-------- Data provided --------

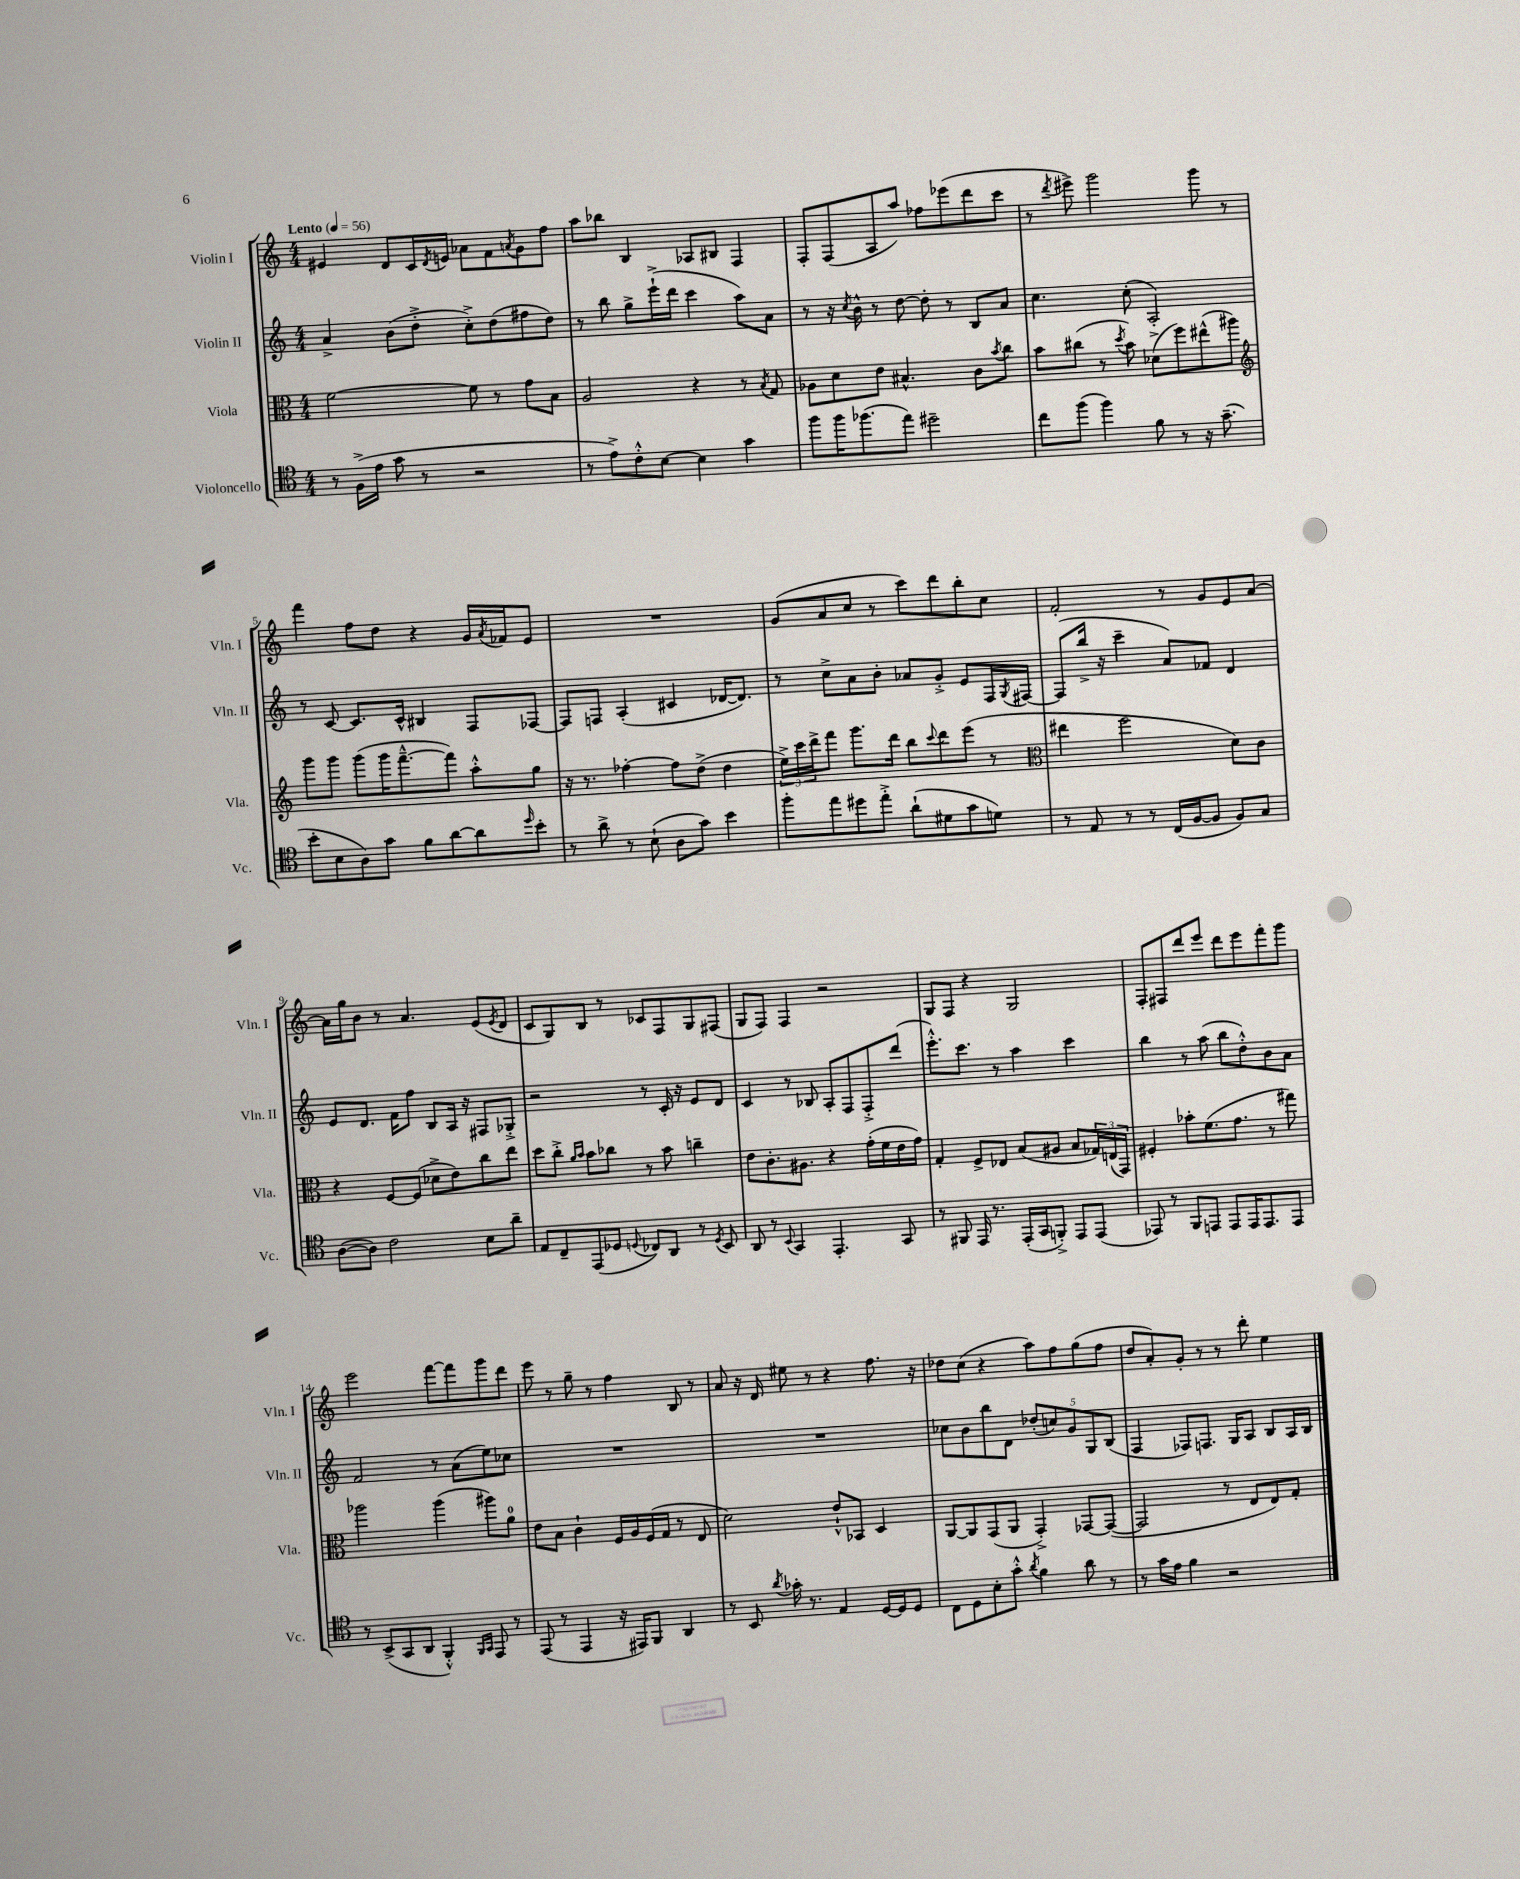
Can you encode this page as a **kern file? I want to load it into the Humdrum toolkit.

**kern	**kern	**kern	**kern
*part4	*part3	*part2	*part1
*staff4	*staff3	*staff2	*staff1
*I"Violoncello	*I"Viola	*I"Violin II	*I"Violin I
*I'Vc.	*I'Vla.	*I'Vln. II	*I'Vln. I
*clefC4	*clefC3	*clefG2	*clefG2
*k[]	*k[]	*k[]	*k[]
*M4/4	*M4/4	*M4/4	*M4/4
*MM56	*MM56	*MM56	*MM56
=1	=1	=1	=1
!	!	!	!LO:TX:a:B:t=Lento
8r	[2f\	4a^/	4e#X/
(16F^\LL	.	.	.
16e\JJ	.	.	.
8g\	.	(8b\L	8d/L
8r	.	8dd'^\J	16c/L
.	.	.	8qd/
.	.	.	16en/JJ
2r	8f\]	8cc'^\L)	8a-X\L
.	8r	(8dd\	8f\
.	.	.	8qan/
.	8g\L	8ff#X\	8g\
.	8B\J	8dd\J)	8ff\J
=2	=2	=2	=2
8r	2A/	8r	8aa\L
8e^\L)	.	8bb\	8bb-X\J
8c'^^\	.	8gg^\L	4B/
[8B\J	.	(16eee`^\L	.
.	.	16ddd\JJ	.
4B\]	4r	4ccc\	8A-X/L
.	.	.	8B#X/J
4g\	8r	8aa\L)	4F/
.	8qB/	.	.
.	8G/	8a\J	.
=3	=3	=3	=3
8ff\L	8A-X\L	8r	8F'/L
16ff\K	8d\	16r	(8F/
.	.	8qcc/	.
(8.ff-X\	.	16b^^\	.
.	8e\J	8r	8A/
8ee\J)	4.B#X^^/	[8dd\	8aa/J)
2dd#X~\	.	8dd'\]	8ff-X\L
.	.	8r	(8eee-X\
.	8c\L	8B/L	8ddd\
.	8qb/	.	.
.	8cc\J	8a/J	8ccc\J
=4	=4	=4	=4
8cc\L	8b\L	4.cc\	8r
.	.	.	8qddd/
(8ff\J	(8cc#X\J	.	8eee#X^\)
4ff\)	8r	.	2ggg\
.	8qdd/	.	.
.	8b\)	(8cc'\	.
8f\	(8d-X^\L	2A'/)	.
8r	8ff\)	.	.
16r	(8ee#X^^\	.	8ggg\
(8.g~\	.	.	.
.	8aa#X\J)	.	8r
!!LO:LB:g=z
=5	=5	=5	=5
*	*clefG2	*	*
8b'\L	8ggg\L	8r	4fff\
8B\	8ggg\J	[8c/	.
8A\)	(8ggg\L	8.c/L]	8ff\L
8g\J	16ggg\K	.	8dd\J
.	[8.fff~^^\	16c^^/Jk	.
8f\L	.	4B#X/	4r
[8a\	8fff\J])	.	.
8a\]	8aa'^^\L	8F/L	16g/LL
.	.	.	8qa/
.	.	.	16f-X/J
16qqdd/	.	.	.
8b'\J	8gg\J	[8F-X/J	8e/J
=6	=6	=6	=6
8r	16r	8F-/L]	1r
.	8.r	.	.
8a^\	.	8Fn/J	.
8r	[4ff-X'\	(4A'/	.
(8B`\	.	.	.
8A\L	8ff-\L]	4c#X/	.
8g\J)	(8dd^\J	.	.
4b\	4dd\	[16d-X/KL	.
.	.	8.d-/J])	.
=7	=7	=7	=7
8ff'\L	24ee^\LL)	8r	(8g/L
.	24ccc\	.	.
.	24ddd^\J	.	.
8ee\	8fff\J	8cc^\L	8a/
8dd#X\	8.ggg\L	8a\	8cc/J
8ee'^\J	.	8b'\J	8r
.	16ddd\Jk	.	.
(8a`\L	8bb\L	8a-X/L	8ccc\L)
.	8qqccc/	.	.
8d#X\	8ddd\	8g'^/J	8ddd\
8g\	(8eee\J	8e/L	8bb'\
8dn\J)	8r	16F/L	8cc\J
.	.	8qG/	.
.	.	[16F#X/JJ	.
=8	=8	=8	=8
*	*clefC3	*	*
8r	4ee#X\	(8F#/L]	2f'/
8E/	.	16bb^/Jk	.
.	.	16r	.
8r	2ff\	4ccc~\	.
8r	.	.	.
(16C/LL	.	8a/L)	8r
[16F/J	.	.	.
8F/J]	.	8f-X/J	8g/L
8F/L)	8d\L)	4d/	8e/
8G/J	8c\J	.	[8a/J
!!LO:LB:g=z
=9	=9	=9	=9
([8A\L	4r	8e/L	16a\LL]
.	.	.	16gg\J
8A\J])	.	8.d/J	8b\J
2c\	[8F/L	.	8r
.	.	16f\KL	.
.	(8F/J]	8ff\J	4.a/
.	8d-X^\L	8B/L	.
.	8e\)	16A/Jk	.
.	.	16r	.
8B\L	8cc\	8F#X/L	(8e/L
.	.	.	8qe/
8a~\J	8ee\J	8G-X'^/J	8d/J
=10	=10	=10	=10
8E/L	8dd\L	2r	8c/L
8C~/	8cc'^\J	.	8G/)
.	16qqa/LL	.	.
.	16qqb/JJ	.	.
(8EE/	8b\L	.	8B/J
8D-X/J	8cc-X\J	.	8r
8qqDn/	.	.	.
8C-X/L)	8r	8r	8c-X/L
8AA/J	8b\	16c'/	8F/
.	.	16r	.
8r	4ccn~\	8e/L	8G/
8qD/	.	.	.
8BB/	.	8d/J	(8F#X/J
=11	=11	=11	=11
8AA/	8e\L	4c/	8G/L
8r	8.c'\	.	8F/J)
8qqBB/	.	.	.
4GG/	.	8r	4F/
.	8.A#X\J	.	.
.	.	8B-X/	.
4.EE'/	4r	8A'/L	2r
.	.	8F/	.
.	(16g'\LL	8F'^/	.
.	16f\	.	.
8GG/	16e\	(8ddd/J	.
.	16g\JJ)	.	.
=12	=12	=12	=12
8r	4G'/	8.eee'^^\L)	8G/L
8FF#X/	.	.	8F/J
.	.	8.ccc\J	.
16EE/	8F^/L	.	4r
8.r	.	.	.
.	8E-X/J	8r	.
(16EE'/LL	(8B/L	4aa\	2G/
16GG/J	.	.	.
8FFn'^/J)	8A#X/J	.	.
8EE/L	8B/L	4ccc\	.
(8EE/J	24G-X/L)	.	.
.	(24En/	.	.
.	24GG/JJ)	.	.
=13	=13	=13	=13
8EE-X/)	4F#X'/	4bb\	8F'/L
8r	.	.	8F#X/
8FF/L	8b-X'\L	8r	8ddd/
8EEn/J	(8.f\	(8aa\	8eee/J
8EE/L	.	8bb\L	8ddd\L
.	8.g\J	.	.
16EE/K	.	8dd'^^\)	8eee\
8.EE/	.	.	.
.	8r	8b\	8fff'\
8EE/J	8gg#X\)	8a\J	8ggg\J
!!LO:LB:g=z
=14	=14	=14	=14
8r	2aa-X\	2f/	2eee\
(8BB^/L	.	.	.
8GG/	.	.	.
8AA/J	.	.	.
4FF'^^/)	(4aa-\	8r	[8fff\L
.	.	(8a\L	8fff\]
16qqFF/LL	.	.	.
16qqGG/JJ	.	.	.
8EE/	8aa#X\L)	8ee\)	8ggg\
8r	8a\J	8cc-X\J	8ddd\J
=15	=15	=15	=15
(8EE/	8e\L	1r	8eee\
8r	8B\J	.	8r
4EE/	4c`\	.	8gg~\
.	.	.	8r
16r	16F/LL	.	4ff\
16EE#X/KL)	16A/	.	.
8FF/J	(16F/	.	.
.	16G/JJ	.	.
4AA/	8r	.	8B/
.	8E/	.	8r
=16	=16	=16	=16
8r	2d\)	1r	8a/
8BB/	.	.	16r
.	.	.	16d/
8qa/	.	.	.
16g-X'\	.	.	8ee#X\
8.r	.	.	.
.	.	.	8r
4E/	8e`^^/L	.	4r
.	8BB-X/J	.	.
[16D/LL	4D/	.	8.ff\
16D/J]	.	.	.
8D/J	.	.	.
.	.	.	16r
=17	=17	=17	=17
8C\L	[8AA/L	8cc-X\L	8dd-X\L
8D\	8AA/]	8b\	(8cc\J
8B'\	(8GG/	8bb\	4r
8g'^^\J	8AA/J	8d\J	.
8qa/	.	.	.
4f\	4GG'^/)	(10dd-X'/L	8aa\L)
.	.	10ccn/)	.
.	.	.	8ff\
.	.	10g/	.
8a\	[8GG-X/L	.	(8gg\
.	.	10G/	.
8r	(8GG-/J_	.	8ff\J
.	.	(10B/J	.
=18	=18	=18	=18
8r	2GG-/]	4F/	8dd/L
16g\LL	.	.	8a'/)
16e\JJ	.	.	.
4f\	.	8F-X/L)	8g'/J
.	.	8.Fn/J	8r
2r	8r	.	8r
.	.	16G/KL	.
.	8E/L	8A/J	8ddd'\
.	8E/)	8B/L	4ee\
.	8G'/J	16A/L	.
.	.	16B/JJ	.
==	==	==	==
*-	*-	*-	*-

--------

**Task objective:** Find every line in the records above that contains the string "kern", treating uppercase and lowercase as different, and copy each such line.

**Solved exercise:**
Can you encode this page as a **kern file? I want to load it into the Humdrum toolkit.
**kern	**kern	**kern	**kern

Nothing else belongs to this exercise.